## What needs to be done
Here the job is to retype the data word for word while leaving the pictures aside.

## Records for the exercise
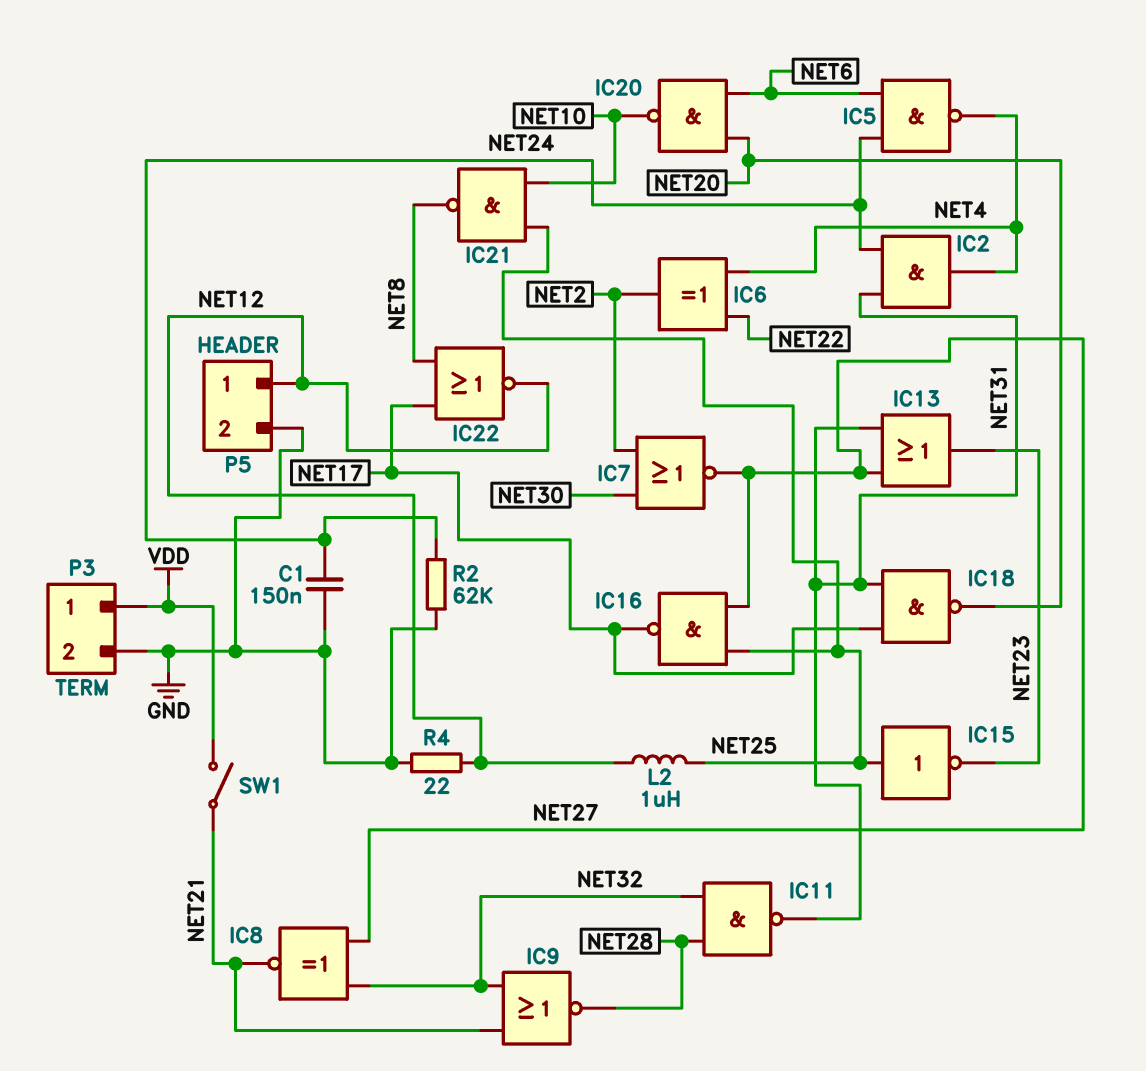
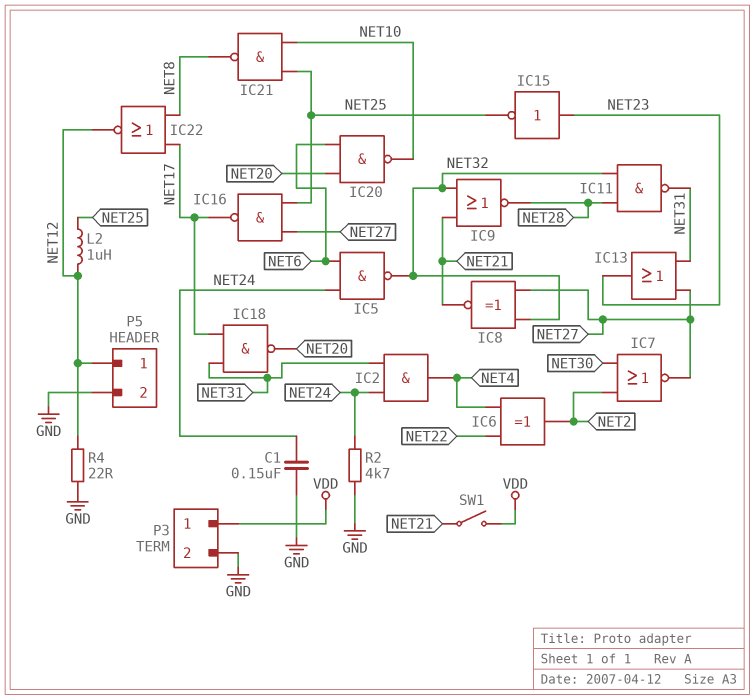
IC5: NAND (in NET6, in NET24, out NET4) -> NAND (in NET6, in NET24, out NET32)
IC15: NOT (in NET25, out NET23) -> NOT (in NET23, out NET25)
R2: 62k (GND, NET24) -> 4.7k (GND, NET24)

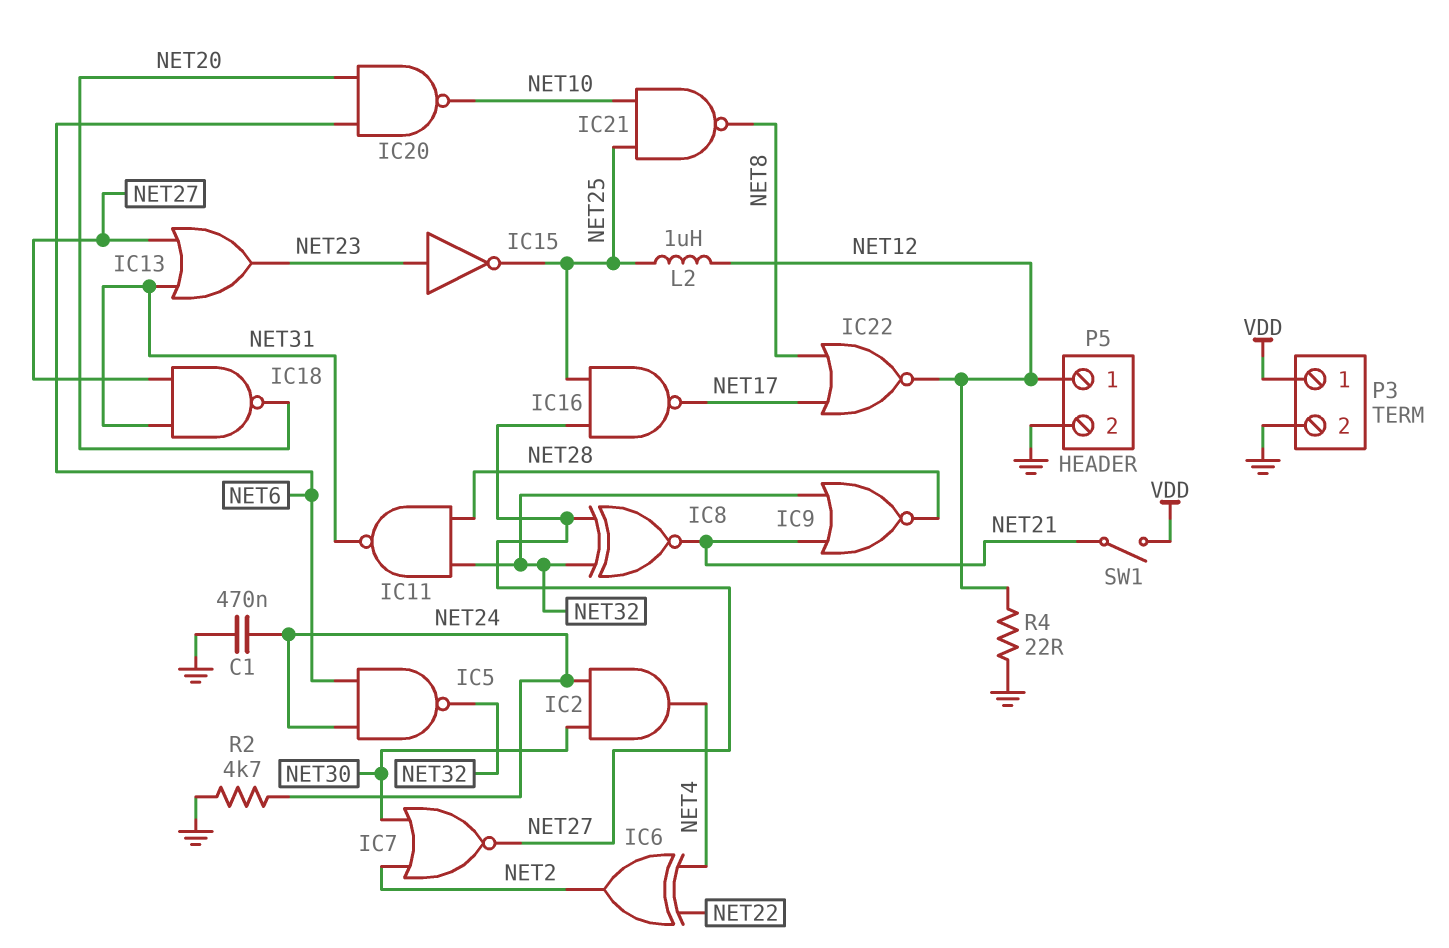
C1: 150nF (GND, NET24) -> 470nF (GND, NET24)
IC2: AND (in NET24, in NET31, out NET4) -> AND (in NET24, in NET30, out NET4)
IC18: NAND (in NET17, in NET31, out NET20) -> NAND (in NET27, in NET31, out NET20)

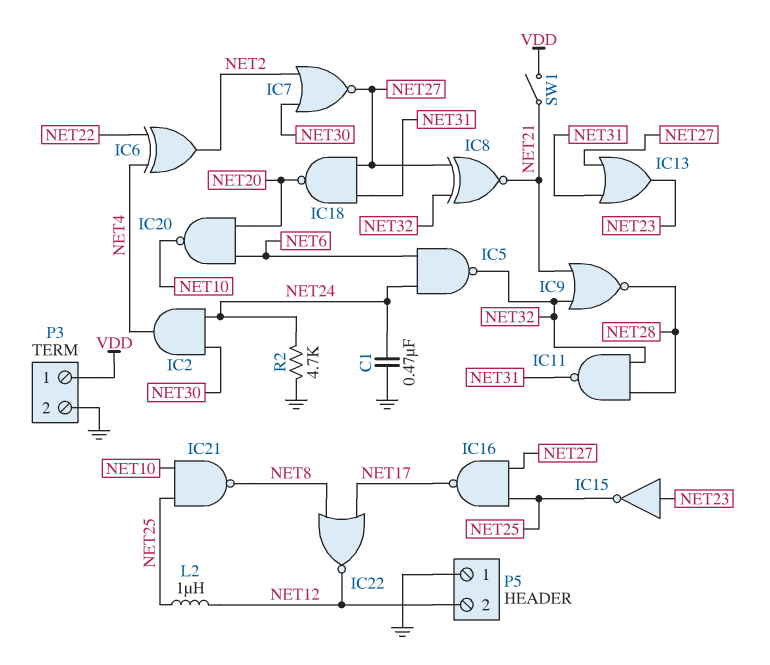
P5 pin 1: NET12 -> GND
P5 pin 2: GND -> NET12
R4: 22 (GND, NET12) -> none

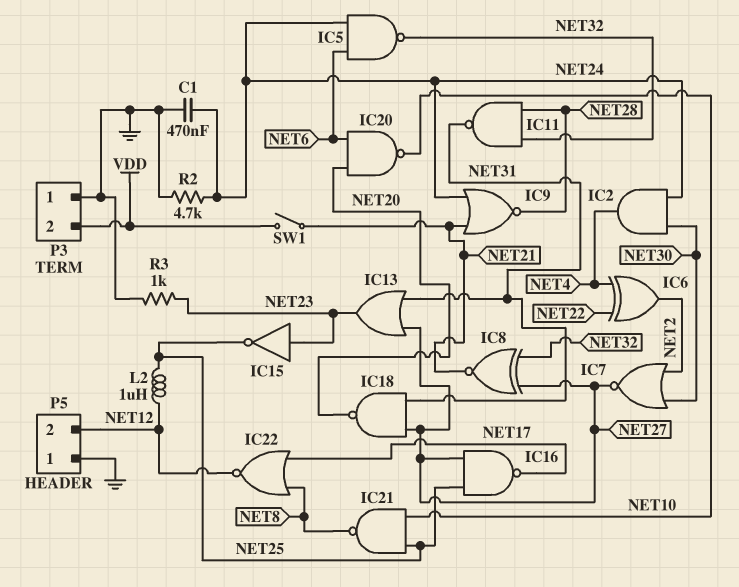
IC9: NOR (in NET21, in NET32, out NET28) -> NOR (in NET21, in NET24, out NET28)
P3 pin 1: VDD -> GND
P3 pin 2: GND -> VDD
R3: none -> 1k (GND, NET23)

## The completed task
IC5: NAND (in NET6, in NET24, out NET4) -> NAND (in NET6, in NET24, out NET32)
IC15: NOT (in NET25, out NET23) -> NOT (in NET23, out NET25)
R2: 62k (GND, NET24) -> 4.7k (GND, NET24)

C1: 150nF (GND, NET24) -> 470nF (GND, NET24)
IC2: AND (in NET24, in NET31, out NET4) -> AND (in NET24, in NET30, out NET4)
IC18: NAND (in NET17, in NET31, out NET20) -> NAND (in NET27, in NET31, out NET20)

P5 pin 1: NET12 -> GND
P5 pin 2: GND -> NET12
R4: 22 (GND, NET12) -> none

IC9: NOR (in NET21, in NET32, out NET28) -> NOR (in NET21, in NET24, out NET28)
P3 pin 1: VDD -> GND
P3 pin 2: GND -> VDD
R3: none -> 1k (GND, NET23)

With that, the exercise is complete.